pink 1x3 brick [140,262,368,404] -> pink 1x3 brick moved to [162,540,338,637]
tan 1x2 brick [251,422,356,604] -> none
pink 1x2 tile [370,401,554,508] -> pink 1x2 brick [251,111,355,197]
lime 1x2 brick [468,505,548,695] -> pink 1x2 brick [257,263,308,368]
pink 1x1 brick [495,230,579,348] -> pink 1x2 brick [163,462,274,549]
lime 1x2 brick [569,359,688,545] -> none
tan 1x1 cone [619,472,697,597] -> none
********************
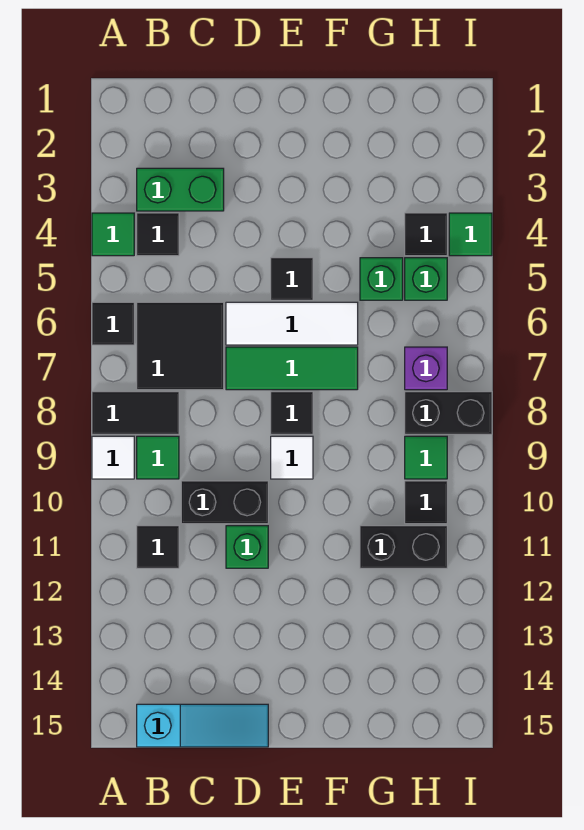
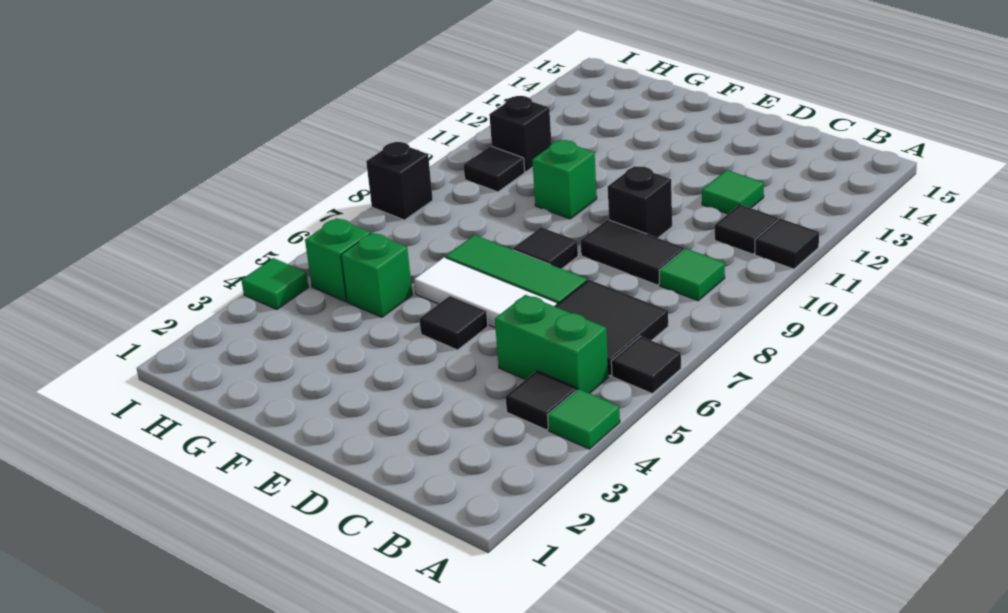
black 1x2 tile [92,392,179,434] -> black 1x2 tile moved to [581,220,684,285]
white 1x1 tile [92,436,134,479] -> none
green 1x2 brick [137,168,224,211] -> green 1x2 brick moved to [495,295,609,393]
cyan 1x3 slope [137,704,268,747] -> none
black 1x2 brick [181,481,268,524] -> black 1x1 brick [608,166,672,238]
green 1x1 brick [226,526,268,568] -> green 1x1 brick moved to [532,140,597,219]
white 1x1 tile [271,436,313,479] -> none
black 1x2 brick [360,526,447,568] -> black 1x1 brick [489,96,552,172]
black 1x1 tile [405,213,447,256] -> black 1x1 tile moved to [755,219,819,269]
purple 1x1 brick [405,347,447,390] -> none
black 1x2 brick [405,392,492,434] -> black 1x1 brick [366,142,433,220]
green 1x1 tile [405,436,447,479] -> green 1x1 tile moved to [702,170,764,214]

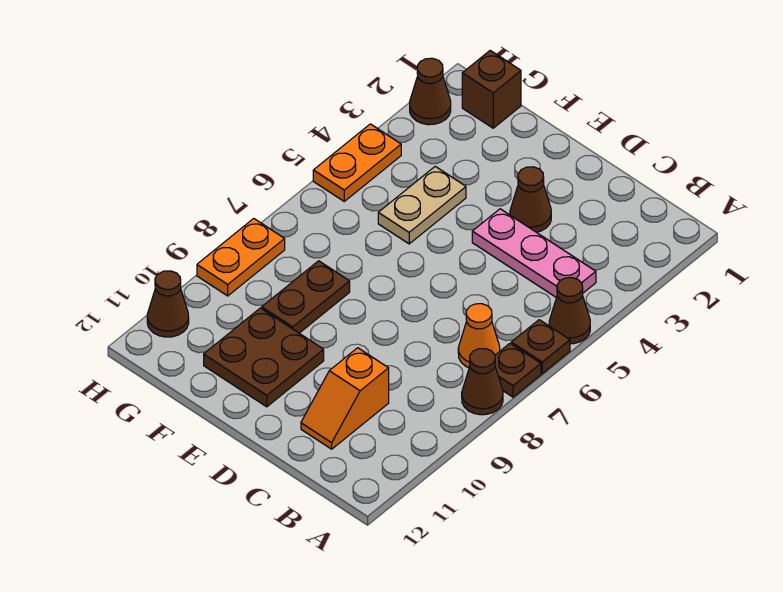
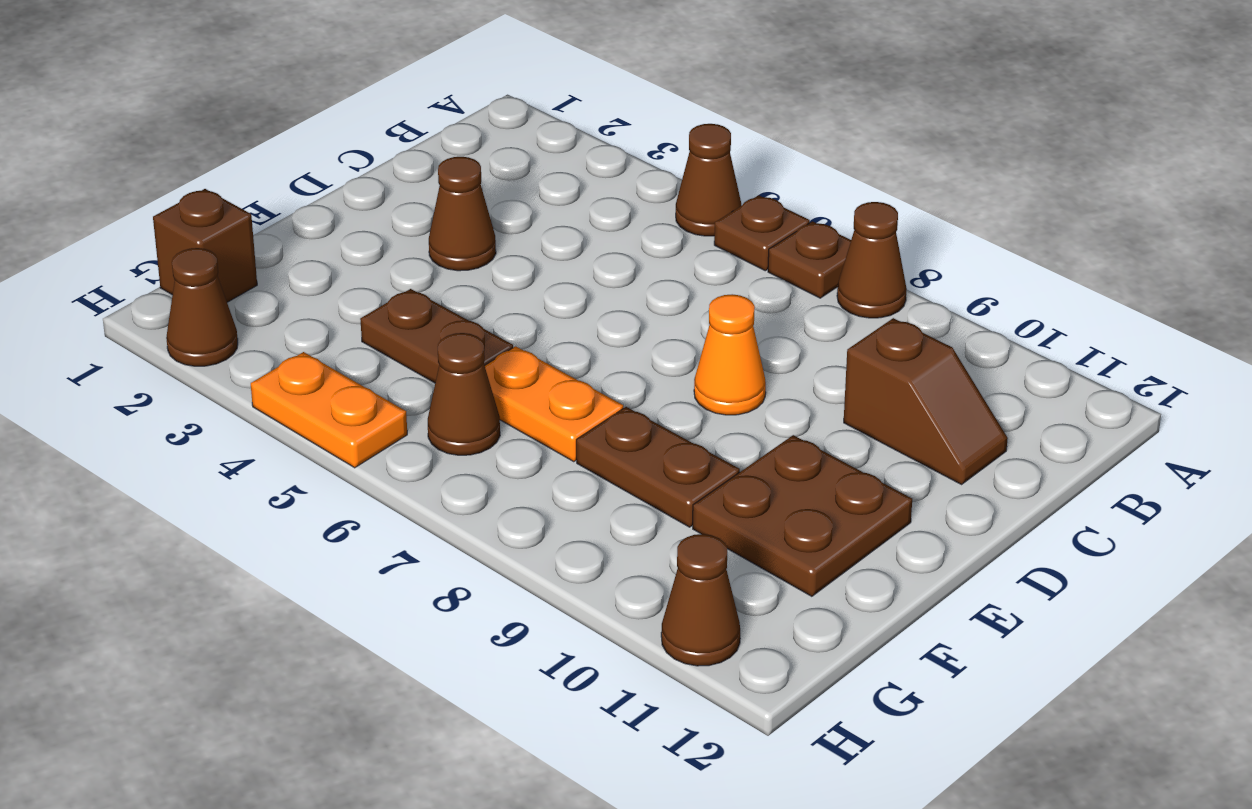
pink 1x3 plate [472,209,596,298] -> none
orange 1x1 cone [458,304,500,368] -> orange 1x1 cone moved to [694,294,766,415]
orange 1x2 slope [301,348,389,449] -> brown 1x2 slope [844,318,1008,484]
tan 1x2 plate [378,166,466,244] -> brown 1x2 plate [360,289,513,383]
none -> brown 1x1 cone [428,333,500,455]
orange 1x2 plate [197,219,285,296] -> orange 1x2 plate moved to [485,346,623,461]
********************
__WORK REQUEST__. How many lines of the entries contain the word "tile"? Only the number is wanted.

__OUTPUT__. 6